**Work to complete:** Can you rewrite everything from the line containing "gazette (1280, 1367)" down through the line containing "pyautogui.click(x=148, y=388)", both included, as a numbered list with blank lines omitted?

# Start of Material supplied

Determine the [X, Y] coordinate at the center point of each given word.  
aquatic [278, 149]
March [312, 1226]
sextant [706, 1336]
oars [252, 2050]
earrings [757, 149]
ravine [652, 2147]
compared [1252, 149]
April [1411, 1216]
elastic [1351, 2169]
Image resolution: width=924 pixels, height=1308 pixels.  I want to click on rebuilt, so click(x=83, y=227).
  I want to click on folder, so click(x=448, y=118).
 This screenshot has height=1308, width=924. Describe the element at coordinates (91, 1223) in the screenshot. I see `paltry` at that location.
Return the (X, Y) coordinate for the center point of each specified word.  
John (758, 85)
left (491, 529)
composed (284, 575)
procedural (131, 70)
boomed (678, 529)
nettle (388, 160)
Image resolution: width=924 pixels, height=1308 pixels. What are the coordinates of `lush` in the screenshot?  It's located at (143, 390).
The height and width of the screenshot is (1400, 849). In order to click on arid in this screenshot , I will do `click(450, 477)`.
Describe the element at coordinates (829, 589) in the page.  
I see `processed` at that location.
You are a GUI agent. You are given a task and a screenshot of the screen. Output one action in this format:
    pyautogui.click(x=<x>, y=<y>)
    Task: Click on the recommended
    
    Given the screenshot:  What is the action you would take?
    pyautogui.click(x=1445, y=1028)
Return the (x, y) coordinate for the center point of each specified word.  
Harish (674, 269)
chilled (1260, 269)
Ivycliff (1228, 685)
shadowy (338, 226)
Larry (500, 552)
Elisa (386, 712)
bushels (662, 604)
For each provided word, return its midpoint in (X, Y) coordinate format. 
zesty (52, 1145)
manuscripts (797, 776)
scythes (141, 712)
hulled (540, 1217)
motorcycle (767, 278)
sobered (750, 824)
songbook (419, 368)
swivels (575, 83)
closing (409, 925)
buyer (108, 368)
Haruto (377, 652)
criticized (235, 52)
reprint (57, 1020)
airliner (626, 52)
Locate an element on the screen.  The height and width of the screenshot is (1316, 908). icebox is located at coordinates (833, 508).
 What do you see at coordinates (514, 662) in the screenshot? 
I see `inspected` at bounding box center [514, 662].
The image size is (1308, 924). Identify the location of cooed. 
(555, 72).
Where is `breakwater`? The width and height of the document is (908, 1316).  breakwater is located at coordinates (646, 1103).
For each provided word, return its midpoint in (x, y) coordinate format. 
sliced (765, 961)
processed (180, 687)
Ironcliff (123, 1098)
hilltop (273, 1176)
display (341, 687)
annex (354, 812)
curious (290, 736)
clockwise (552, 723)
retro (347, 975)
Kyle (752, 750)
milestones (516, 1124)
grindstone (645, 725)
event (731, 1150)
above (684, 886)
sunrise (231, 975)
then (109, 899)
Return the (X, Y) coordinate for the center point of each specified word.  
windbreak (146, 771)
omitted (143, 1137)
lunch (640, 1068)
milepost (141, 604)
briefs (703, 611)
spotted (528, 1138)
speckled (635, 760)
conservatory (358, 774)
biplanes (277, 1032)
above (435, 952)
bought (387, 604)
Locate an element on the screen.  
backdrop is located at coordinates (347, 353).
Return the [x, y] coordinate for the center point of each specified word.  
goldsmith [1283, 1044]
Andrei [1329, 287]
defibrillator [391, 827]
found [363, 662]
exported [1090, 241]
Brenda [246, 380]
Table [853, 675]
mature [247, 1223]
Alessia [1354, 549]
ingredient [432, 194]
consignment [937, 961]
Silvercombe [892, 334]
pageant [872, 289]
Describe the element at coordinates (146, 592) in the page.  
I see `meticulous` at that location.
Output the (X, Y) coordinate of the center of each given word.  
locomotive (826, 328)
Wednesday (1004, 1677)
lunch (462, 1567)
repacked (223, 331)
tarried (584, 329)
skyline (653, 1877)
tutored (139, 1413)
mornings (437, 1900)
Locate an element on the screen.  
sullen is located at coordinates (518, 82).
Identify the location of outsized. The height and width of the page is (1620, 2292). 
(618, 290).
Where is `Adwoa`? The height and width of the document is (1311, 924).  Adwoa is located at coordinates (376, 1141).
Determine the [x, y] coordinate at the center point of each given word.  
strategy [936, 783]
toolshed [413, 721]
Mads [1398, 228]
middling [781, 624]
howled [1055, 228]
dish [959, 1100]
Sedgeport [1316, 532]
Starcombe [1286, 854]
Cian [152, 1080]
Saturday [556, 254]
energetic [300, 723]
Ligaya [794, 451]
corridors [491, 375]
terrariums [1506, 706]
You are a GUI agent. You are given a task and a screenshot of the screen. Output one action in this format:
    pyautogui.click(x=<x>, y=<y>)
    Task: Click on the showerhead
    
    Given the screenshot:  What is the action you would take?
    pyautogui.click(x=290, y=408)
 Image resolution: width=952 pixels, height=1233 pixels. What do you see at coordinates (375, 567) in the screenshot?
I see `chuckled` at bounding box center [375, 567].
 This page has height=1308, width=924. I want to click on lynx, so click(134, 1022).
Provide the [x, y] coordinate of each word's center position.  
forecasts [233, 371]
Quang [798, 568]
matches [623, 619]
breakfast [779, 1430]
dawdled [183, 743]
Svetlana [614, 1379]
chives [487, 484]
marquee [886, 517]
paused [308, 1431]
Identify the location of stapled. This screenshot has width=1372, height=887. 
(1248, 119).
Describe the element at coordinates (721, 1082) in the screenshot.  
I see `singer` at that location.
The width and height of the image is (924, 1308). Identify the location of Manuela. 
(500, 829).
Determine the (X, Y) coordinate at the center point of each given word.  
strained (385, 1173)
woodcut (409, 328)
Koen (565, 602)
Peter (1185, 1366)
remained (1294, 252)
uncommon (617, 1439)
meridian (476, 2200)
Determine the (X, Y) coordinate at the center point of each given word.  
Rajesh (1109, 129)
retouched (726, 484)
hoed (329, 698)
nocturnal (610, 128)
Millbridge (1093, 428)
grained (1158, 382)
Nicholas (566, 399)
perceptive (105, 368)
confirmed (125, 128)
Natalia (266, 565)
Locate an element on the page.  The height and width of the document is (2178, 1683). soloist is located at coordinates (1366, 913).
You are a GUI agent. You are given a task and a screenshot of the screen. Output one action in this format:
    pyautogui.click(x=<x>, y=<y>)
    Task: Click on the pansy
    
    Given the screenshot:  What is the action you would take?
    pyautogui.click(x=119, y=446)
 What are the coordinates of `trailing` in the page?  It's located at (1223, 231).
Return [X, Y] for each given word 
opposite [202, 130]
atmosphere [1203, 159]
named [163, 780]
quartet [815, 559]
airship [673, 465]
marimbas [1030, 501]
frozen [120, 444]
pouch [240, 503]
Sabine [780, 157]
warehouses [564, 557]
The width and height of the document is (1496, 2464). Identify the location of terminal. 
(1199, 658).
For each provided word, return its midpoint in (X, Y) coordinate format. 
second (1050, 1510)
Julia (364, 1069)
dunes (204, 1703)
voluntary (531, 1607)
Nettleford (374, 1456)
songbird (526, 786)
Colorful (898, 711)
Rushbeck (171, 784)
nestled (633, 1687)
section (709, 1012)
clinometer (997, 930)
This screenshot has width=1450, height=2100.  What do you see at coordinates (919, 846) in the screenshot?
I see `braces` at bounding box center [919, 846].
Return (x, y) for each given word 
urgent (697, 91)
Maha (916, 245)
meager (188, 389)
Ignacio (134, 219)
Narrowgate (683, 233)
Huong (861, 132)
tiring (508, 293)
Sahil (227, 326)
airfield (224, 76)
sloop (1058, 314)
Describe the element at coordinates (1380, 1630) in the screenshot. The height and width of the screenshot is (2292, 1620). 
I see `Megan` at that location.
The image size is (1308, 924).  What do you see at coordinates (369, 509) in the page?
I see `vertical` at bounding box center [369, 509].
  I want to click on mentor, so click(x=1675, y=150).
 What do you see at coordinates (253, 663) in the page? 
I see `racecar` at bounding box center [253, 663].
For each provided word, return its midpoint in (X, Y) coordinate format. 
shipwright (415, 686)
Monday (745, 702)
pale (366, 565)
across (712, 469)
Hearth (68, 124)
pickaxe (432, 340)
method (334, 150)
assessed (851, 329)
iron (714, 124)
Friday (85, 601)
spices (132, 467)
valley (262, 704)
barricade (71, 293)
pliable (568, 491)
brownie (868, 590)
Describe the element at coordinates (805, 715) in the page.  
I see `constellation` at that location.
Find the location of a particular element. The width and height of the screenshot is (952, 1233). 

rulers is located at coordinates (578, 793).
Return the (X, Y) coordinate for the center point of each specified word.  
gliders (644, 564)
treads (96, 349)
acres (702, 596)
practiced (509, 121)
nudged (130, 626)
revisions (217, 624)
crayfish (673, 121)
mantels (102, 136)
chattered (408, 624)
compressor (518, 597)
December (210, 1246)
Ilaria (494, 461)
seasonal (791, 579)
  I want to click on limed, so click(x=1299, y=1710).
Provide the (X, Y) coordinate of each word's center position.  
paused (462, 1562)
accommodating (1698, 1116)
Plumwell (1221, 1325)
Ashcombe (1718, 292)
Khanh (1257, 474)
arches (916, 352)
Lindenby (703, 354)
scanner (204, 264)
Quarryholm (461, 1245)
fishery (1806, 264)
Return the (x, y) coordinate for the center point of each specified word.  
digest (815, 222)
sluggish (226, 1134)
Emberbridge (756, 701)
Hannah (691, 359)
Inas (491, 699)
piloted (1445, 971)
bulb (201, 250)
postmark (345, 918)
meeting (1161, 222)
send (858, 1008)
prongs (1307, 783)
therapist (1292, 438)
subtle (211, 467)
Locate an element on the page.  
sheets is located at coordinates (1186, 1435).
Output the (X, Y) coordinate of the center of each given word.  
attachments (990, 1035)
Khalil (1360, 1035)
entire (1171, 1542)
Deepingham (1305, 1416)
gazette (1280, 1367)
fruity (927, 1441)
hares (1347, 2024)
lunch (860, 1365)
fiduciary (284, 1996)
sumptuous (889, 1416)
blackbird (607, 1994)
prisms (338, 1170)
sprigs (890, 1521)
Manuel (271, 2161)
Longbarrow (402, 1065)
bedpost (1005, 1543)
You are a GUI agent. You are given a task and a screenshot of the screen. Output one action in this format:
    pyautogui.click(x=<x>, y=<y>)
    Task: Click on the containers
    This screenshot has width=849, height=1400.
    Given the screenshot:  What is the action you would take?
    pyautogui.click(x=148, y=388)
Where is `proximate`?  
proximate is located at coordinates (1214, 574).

# End of Material supplied

**Output of the task:**
1. gazette (1280, 1367)
2. fruity (927, 1441)
3. hares (1347, 2024)
4. lunch (860, 1365)
5. fiduciary (284, 1996)
6. sumptuous (889, 1416)
7. blackbird (607, 1994)
8. prisms (338, 1170)
9. sprigs (890, 1521)
10. Manuel (271, 2161)
11. Longbarrow (402, 1065)
12. bedpost (1005, 1543)
13. You are a GUI agent. You are given a task and a screenshot of the screen. Output one action in this format:
14.     pyautogui.click(x=<x>, y=<y>)
15.     Task: Click on the containers
16.     This screenshot has width=849, height=1400.
17.     Given the screenshot:  What is the action you would take?
18.     pyautogui.click(x=148, y=388)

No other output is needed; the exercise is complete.